Assignment:
Please give back the listing exactly, without any of its pictures.

#### Collected data

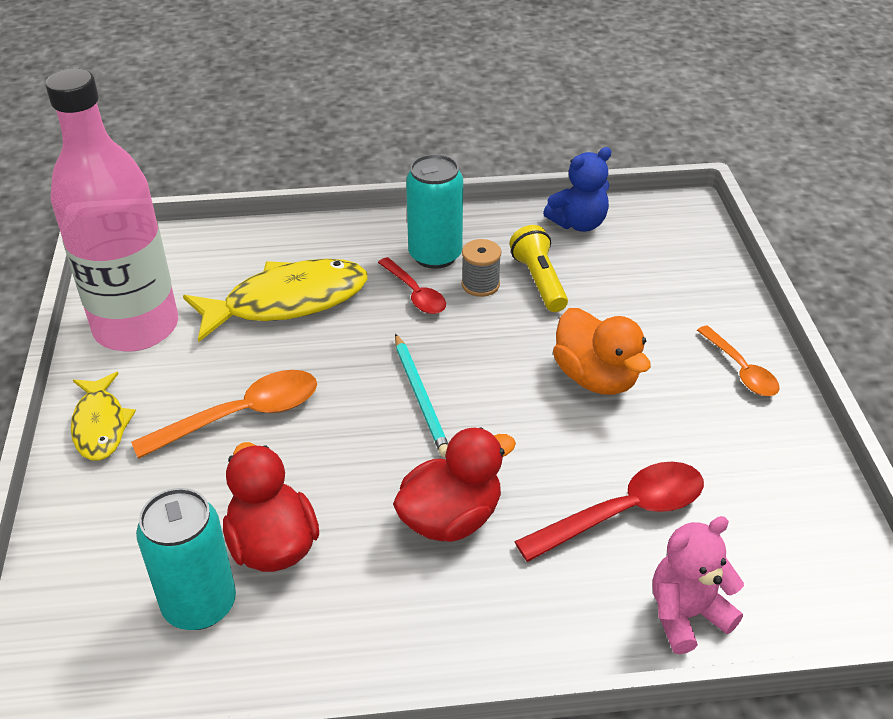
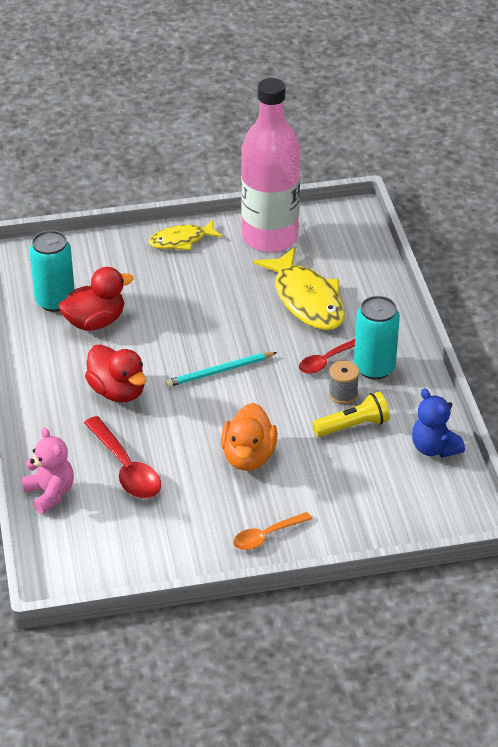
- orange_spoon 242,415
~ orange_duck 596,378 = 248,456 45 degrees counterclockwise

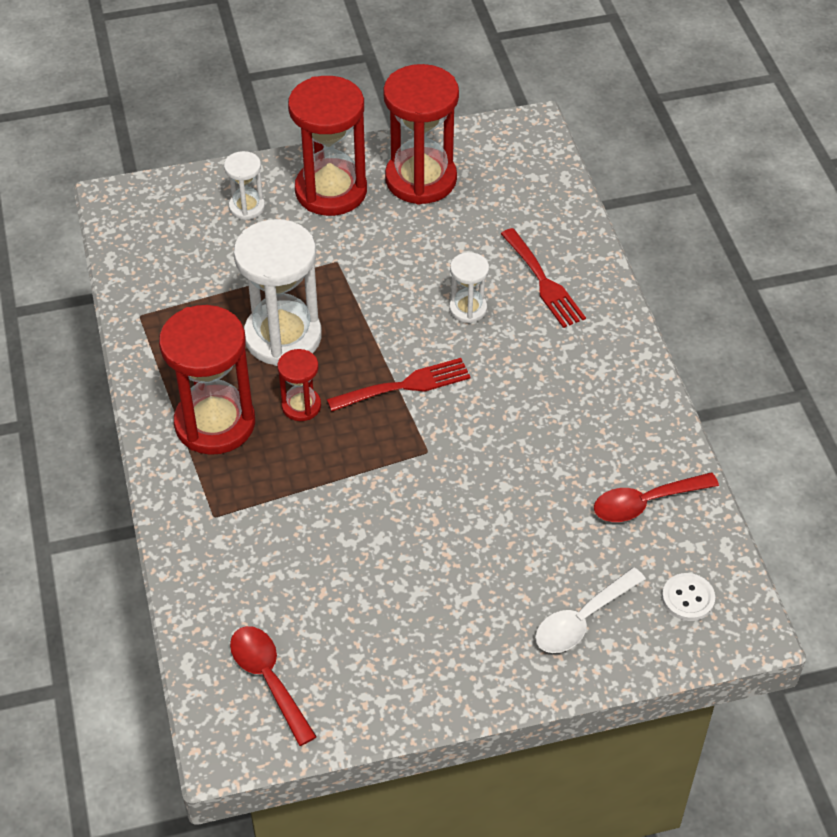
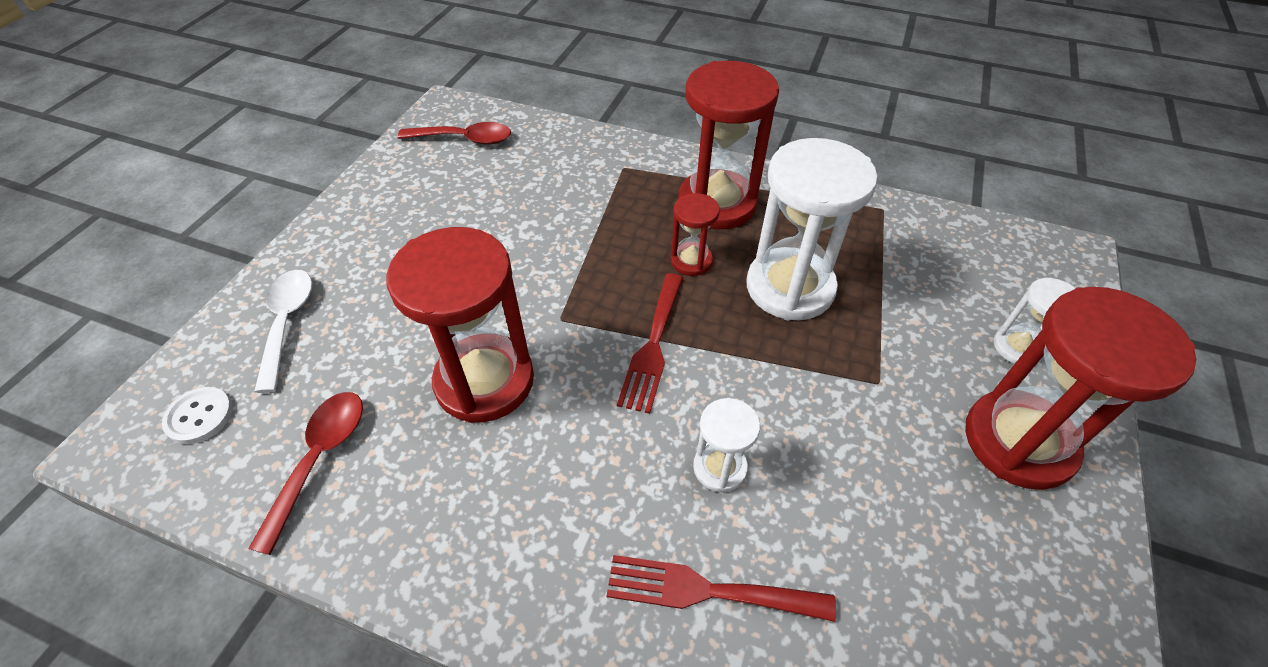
~ red_hourglass 421,179 to 485,381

########

Solution to the problem:
- orange_spoon 242,415
~ orange_duck 596,378 = 248,456 45 degrees counterclockwise

~ red_hourglass 421,179 to 485,381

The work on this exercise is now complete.